- _Exercise goal_
Please repeat exactly the lines below from the line with "black star: (20, 41) -> (41, 61), moved" to the line with "gray semicircle: (74, 76)", including both, and leave out every picture.

- _Dataset extract_
━━━━━━━━━━━━━━━━
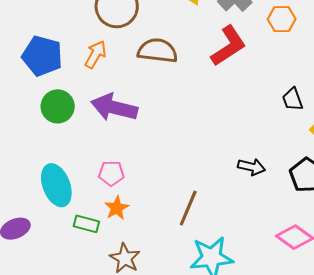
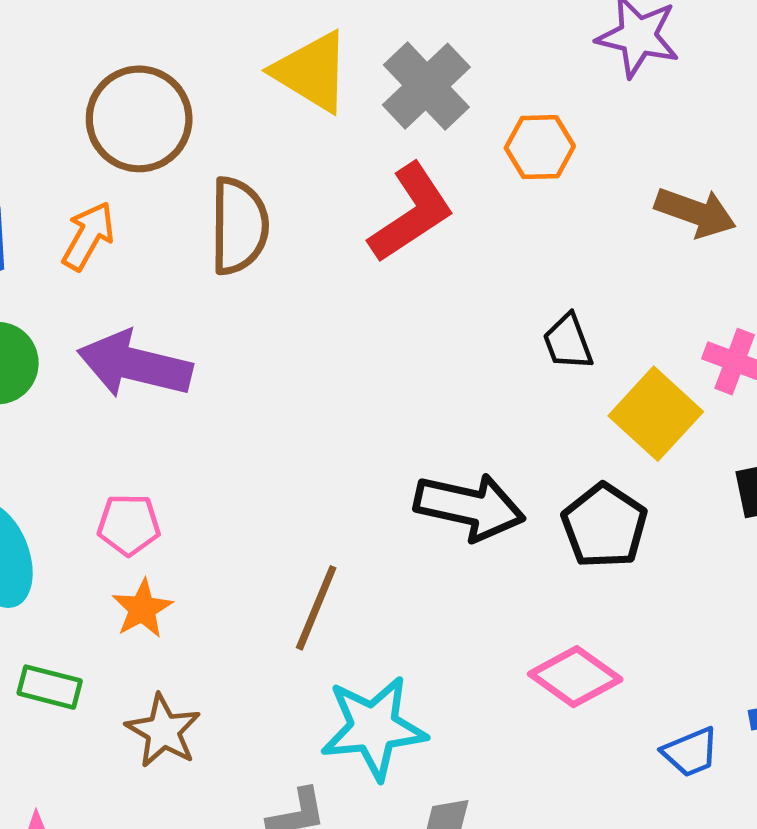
brown semicircle: (157, 51) -> (239, 226), turned 84
black arrow: (252, 167) -> (470, 507), size x1.6
green rectangle: (86, 224) -> (50, 687), moved

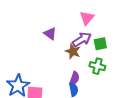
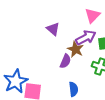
purple semicircle: (74, 78) -> (65, 61), moved

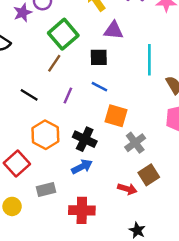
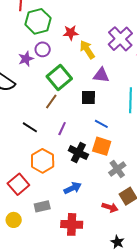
blue line: (99, 87) -> (101, 124), moved
black cross: (85, 139) -> (78, 153), moved

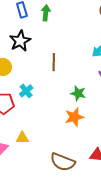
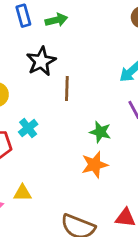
green arrow: (46, 13) -> (56, 20), turned 70
black star: (20, 41) -> (41, 61), moved

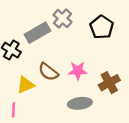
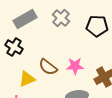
black pentagon: (102, 27) -> (97, 26), turned -30
gray rectangle: (37, 33) -> (25, 19), moved

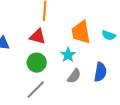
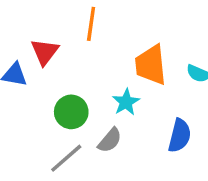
red triangle: (38, 37) -> (45, 52), moved, turned 48
gray semicircle: (74, 76) -> (110, 140), moved

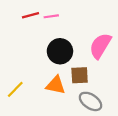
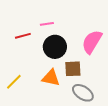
red line: (31, 15) -> (23, 36), moved
pink line: (51, 16) -> (47, 24), moved

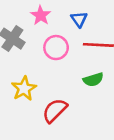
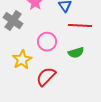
pink circle: (56, 48) -> (47, 42), moved

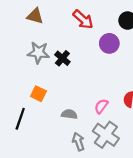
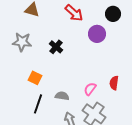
gray star: (38, 53) -> (22, 42), moved
black line: (20, 119) -> (38, 104), moved

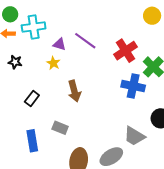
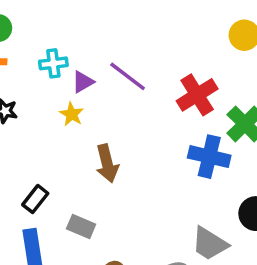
cyan cross: (34, 27) -> (53, 63), moved, size x0.7
purple triangle: (60, 44) -> (83, 82), turned -48
black rectangle: (32, 99) -> (35, 199), moved

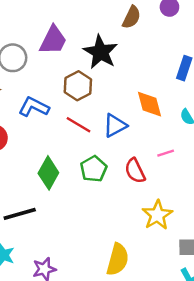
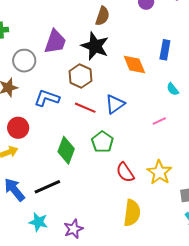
brown semicircle: (132, 17) -> (102, 16), moved
orange diamond: (150, 104) -> (134, 65), moved
red semicircle: (135, 171) -> (125, 172), moved

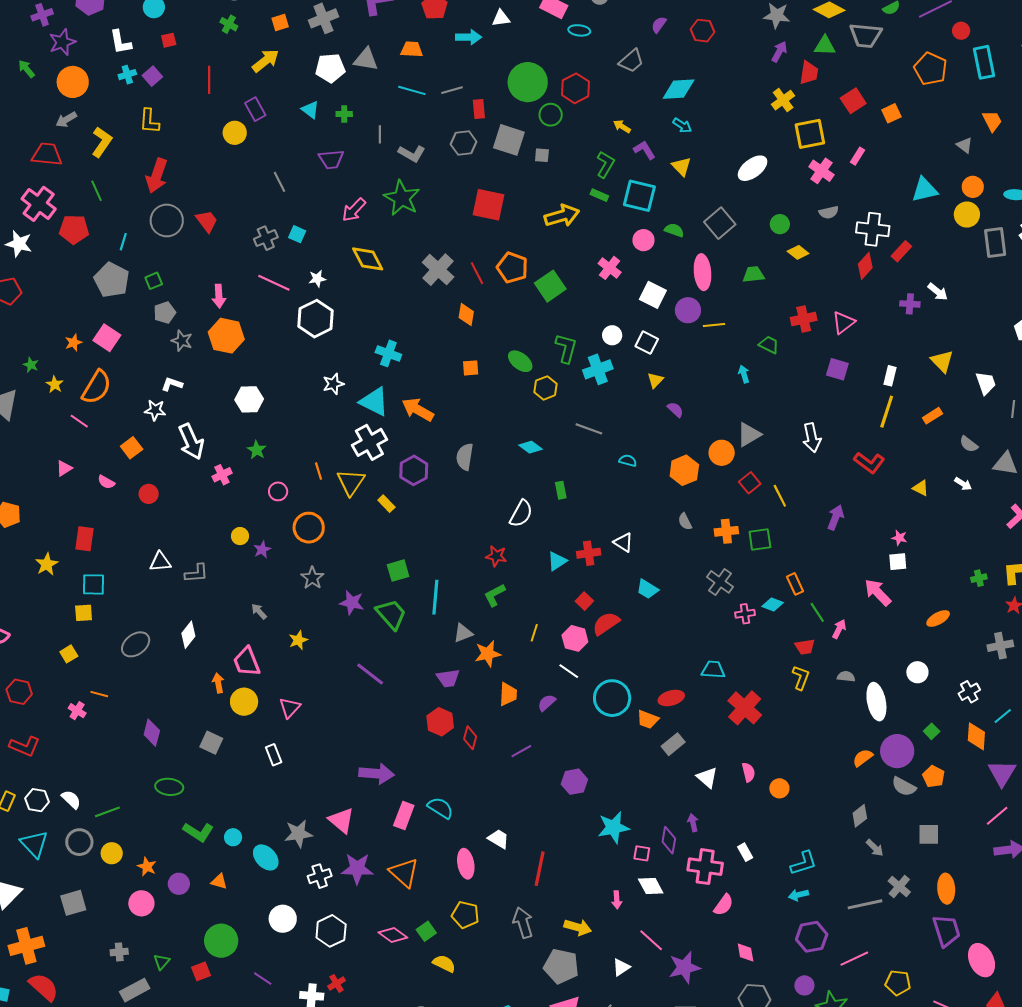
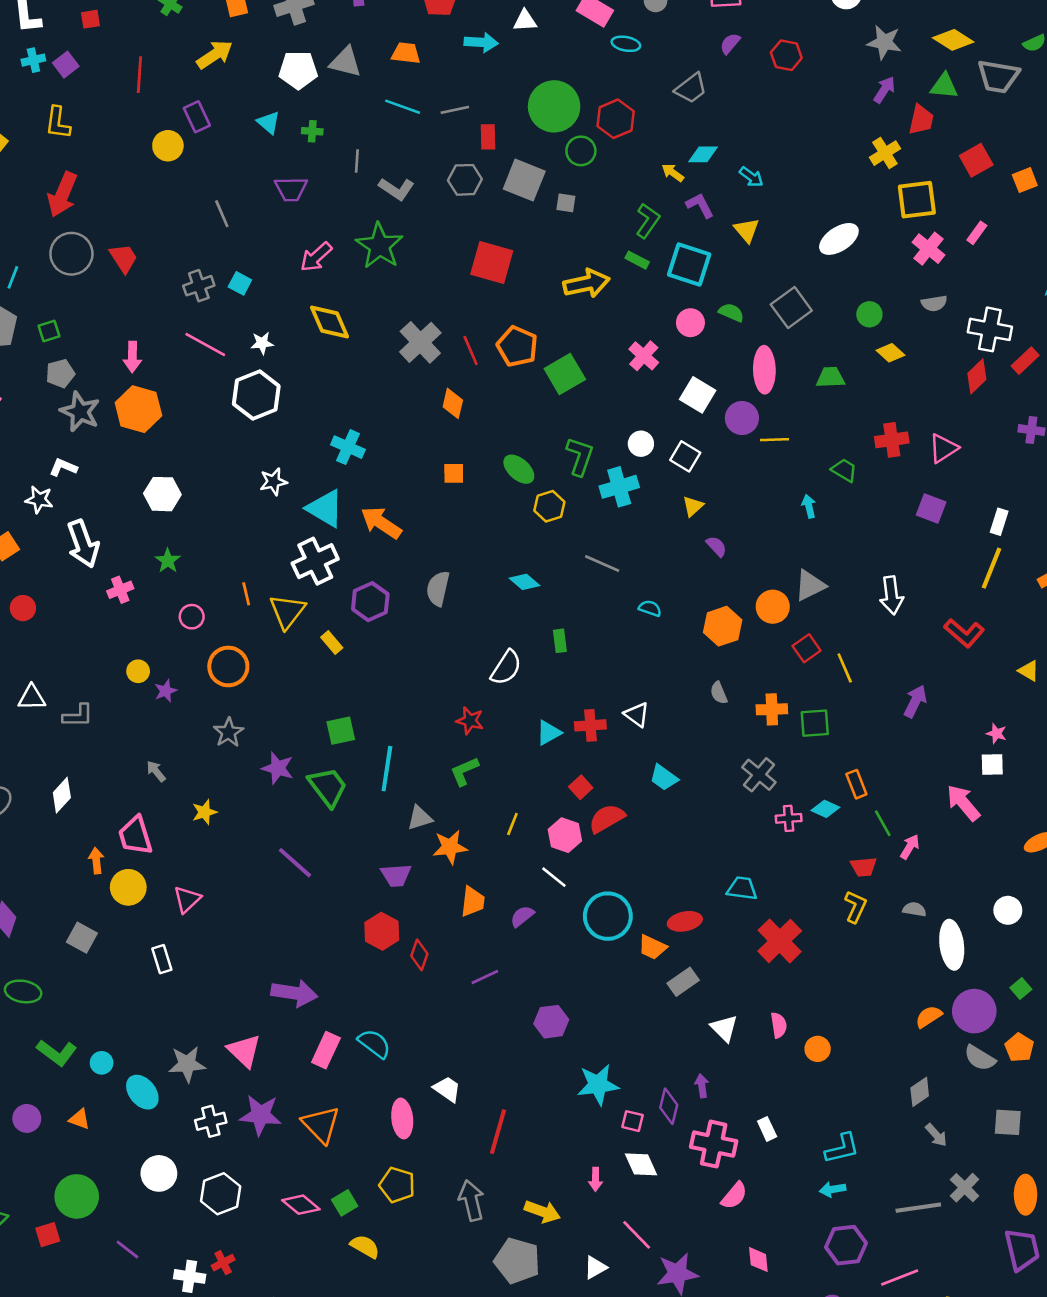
cyan diamond: (679, 89) -> (703, 154), moved, size x0.7
gray star: (182, 341) -> (80, 412), size x1.4

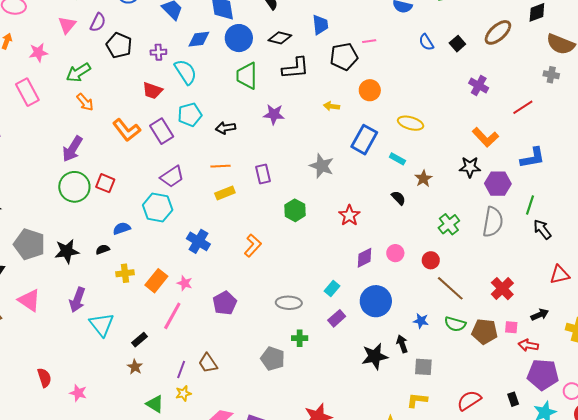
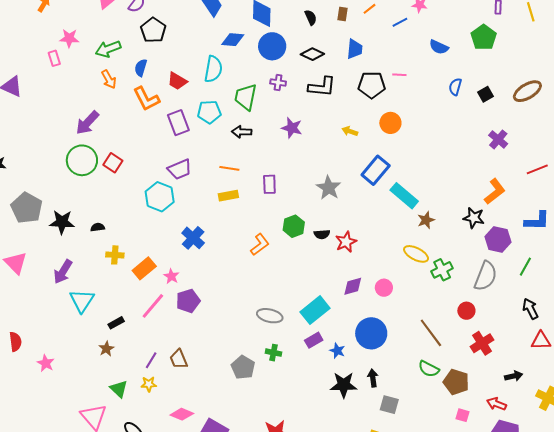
blue semicircle: (426, 42) -> (455, 87), turned 36
purple cross: (158, 52) -> (278, 82), moved
pink star: (38, 53) -> (69, 38), moved
cyan semicircle: (186, 72) -> (213, 69), turned 32
green trapezoid: (247, 76) -> (246, 97), moved
pink rectangle: (27, 92) -> (54, 58), size x0.6
yellow ellipse: (411, 123) -> (416, 254), moved
orange L-shape: (127, 130) -> (146, 99), moved
orange L-shape: (485, 137) -> (495, 192), turned -96
cyan rectangle: (397, 159) -> (404, 196), size x1.8
black semicircle: (398, 198) -> (322, 234), moved, turned 119
blue semicircle: (122, 228) -> (141, 68), moved, turned -66
black arrow: (542, 229) -> (530, 309), moved
orange L-shape: (253, 246) -> (260, 245), moved
red circle: (431, 260) -> (466, 311), moved
cyan rectangle: (332, 288) -> (315, 310), size x1.8
blue circle: (376, 301) -> (371, 333), moved
purple pentagon: (225, 303) -> (188, 301), moved
blue star: (421, 321) -> (337, 351), moved
pink square: (511, 327) -> (463, 415), moved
━━━━━━━━━━━━━━━━
- _Written solution_
black star: (20, 41) -> (41, 61), moved

black pentagon: (102, 27) -> (97, 26), turned -30
gray rectangle: (37, 33) -> (25, 19), moved

red triangle: (38, 37) -> (45, 52), moved, turned 48
gray semicircle: (74, 76) -> (110, 140), moved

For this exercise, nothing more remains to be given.